*** Begin section ***
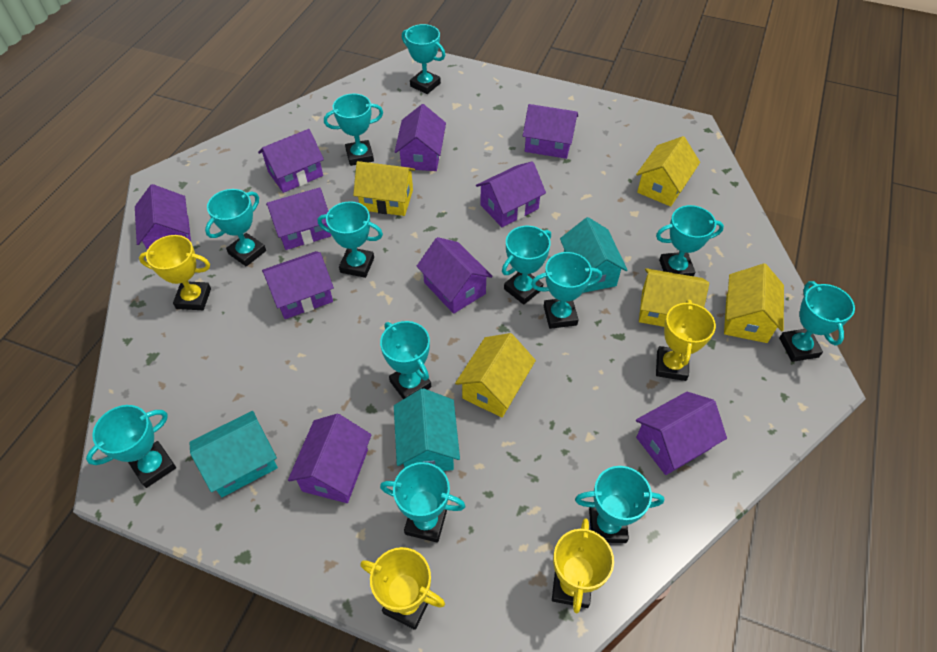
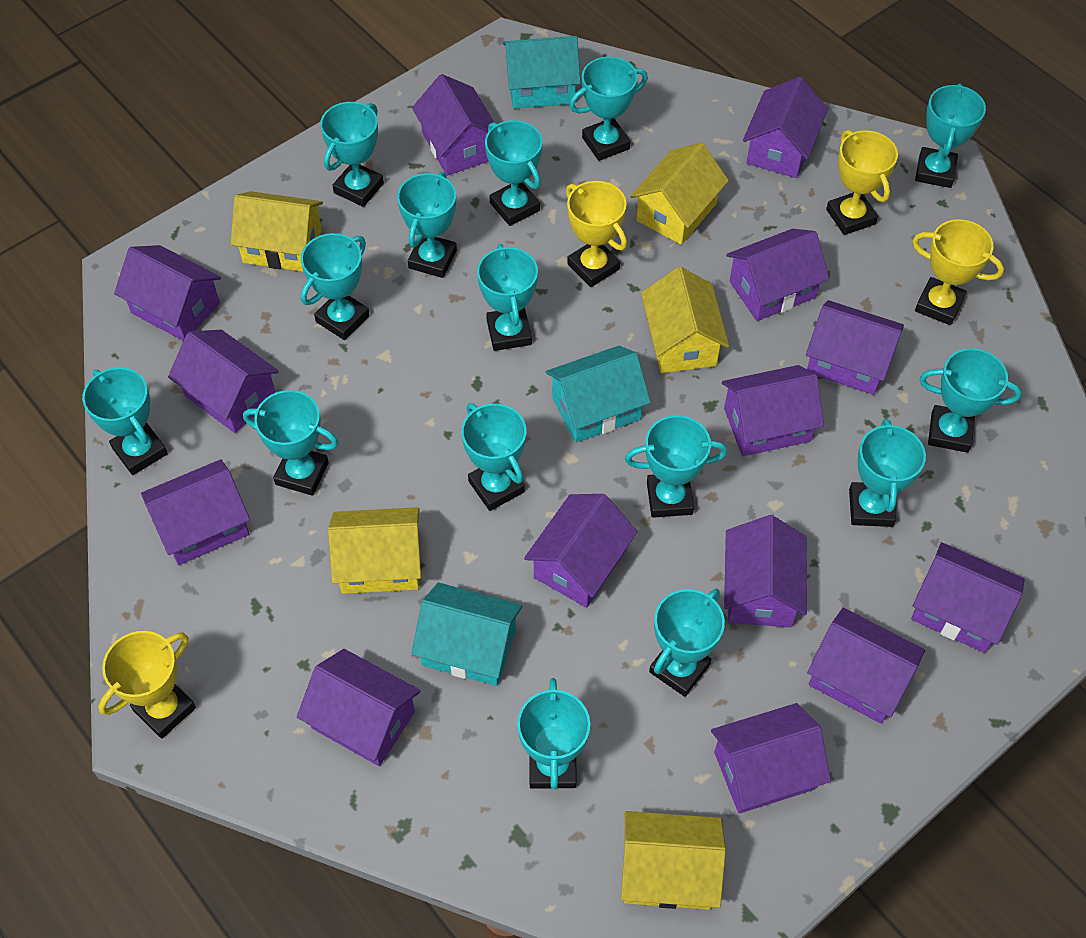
purple house: 10 -> 14
turquoise trophy: 12 -> 15

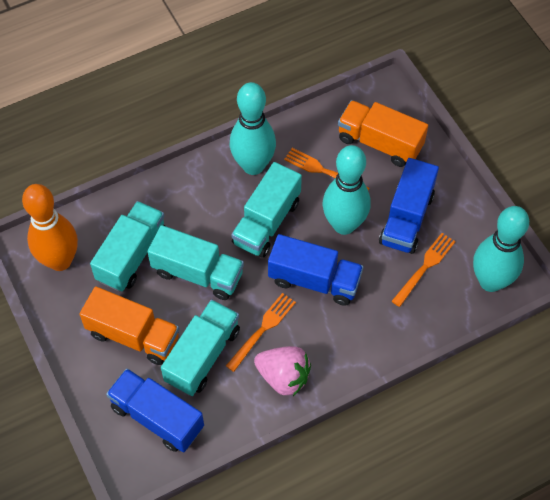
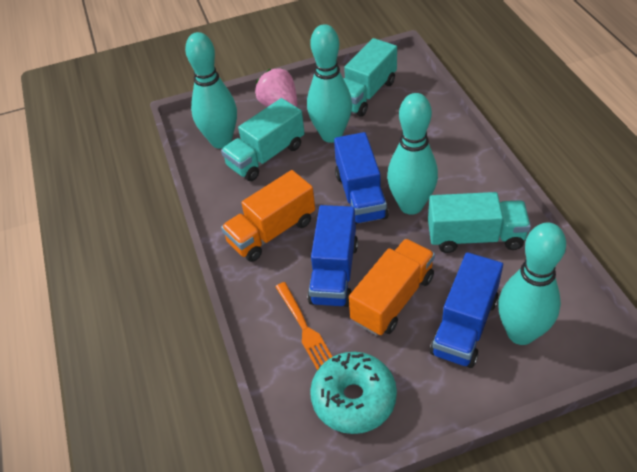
orange bowling pin: 1 -> 0
orange fork: 3 -> 1
turquoise bowling pin: 3 -> 4
turquoise donut: 0 -> 1
turquoise truck: 4 -> 3

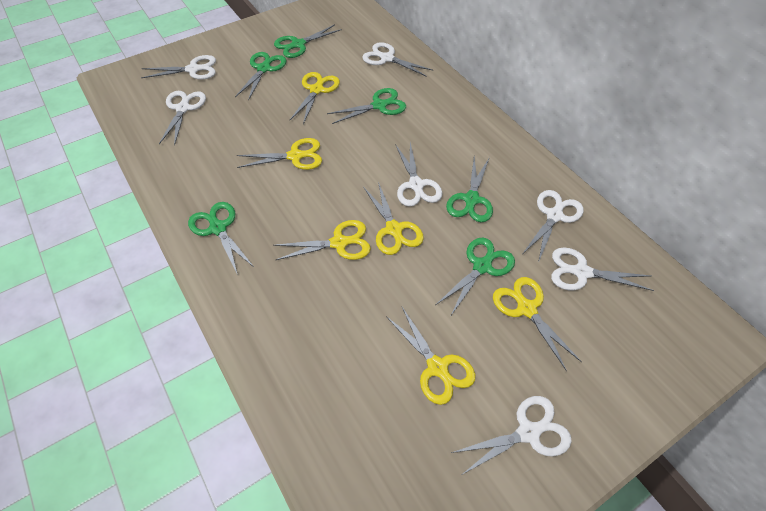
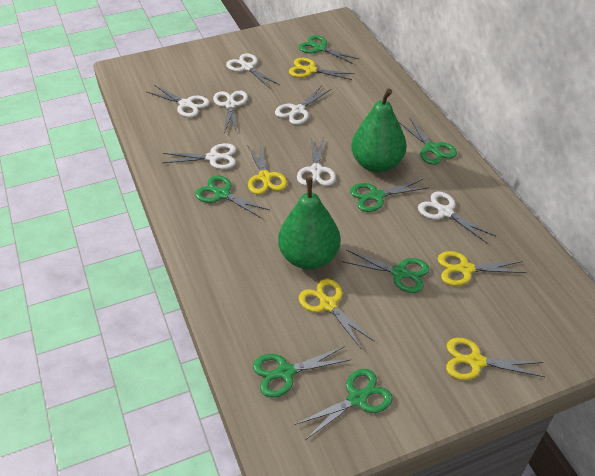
green pear: 0 -> 2
green scissors: 6 -> 7
yellow scissors: 6 -> 5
*** End section ***
• REQUIRED WORK
Find the lines that mention "orange" in the entries and show them.

• EXERCISE RESPONSE
orange bowling pin: 1 -> 0
orange fork: 3 -> 1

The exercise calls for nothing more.